[Opening Input for this task section]

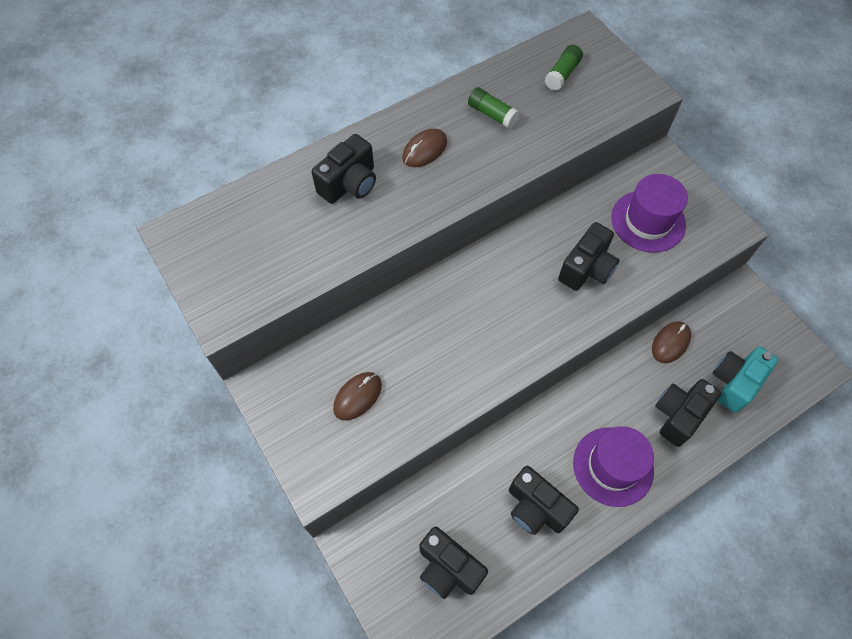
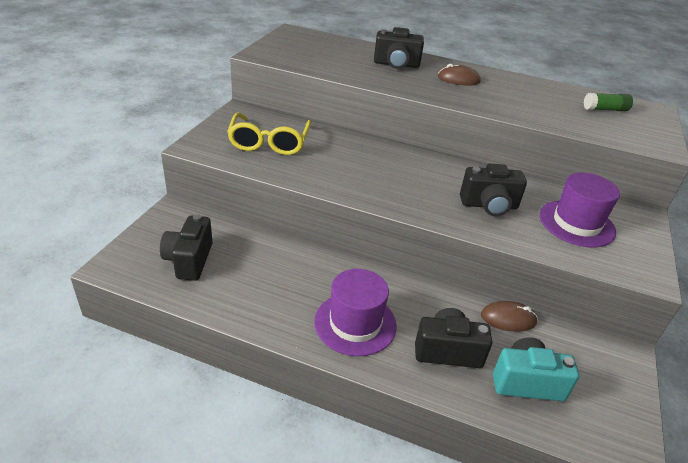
camera: 50 degrees right, 25 degrees down
brown mouse [333,372,382,421] -> yellow glasses [227,113,311,155]
green glue stick [468,87,520,129] -> none
black camera [509,466,579,535] -> none

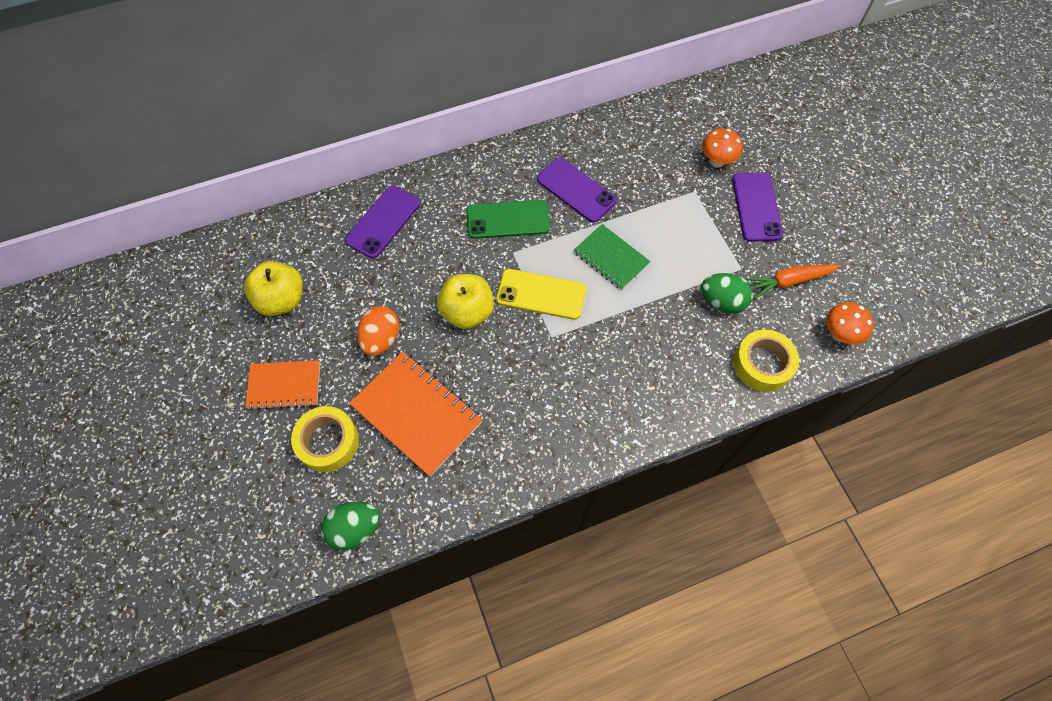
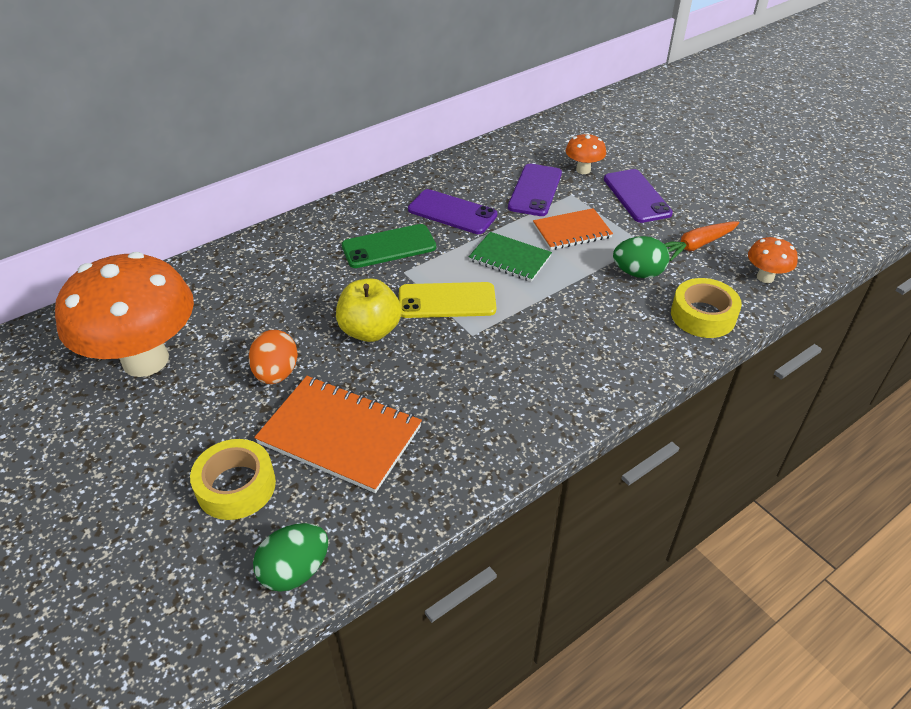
camera: 15 degrees left, 20 degrees down
yellow apple [244,261,303,316] -> orange mushroom [55,252,194,377]
orange notebook [245,360,320,410] -> orange notebook moved to [533,208,613,250]
purple phone [345,186,420,259] -> purple phone moved to [508,164,562,216]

[Closing Input for this task section]

- _Your goal_
Print the whole listing again exactly, please. No pictures.

- _The completed task_
camera: 50 degrees right, 25 degrees down
brown mouse [333,372,382,421] -> yellow glasses [227,113,311,155]
green glue stick [468,87,520,129] -> none
black camera [509,466,579,535] -> none

camera: 15 degrees left, 20 degrees down
yellow apple [244,261,303,316] -> orange mushroom [55,252,194,377]
orange notebook [245,360,320,410] -> orange notebook moved to [533,208,613,250]
purple phone [345,186,420,259] -> purple phone moved to [508,164,562,216]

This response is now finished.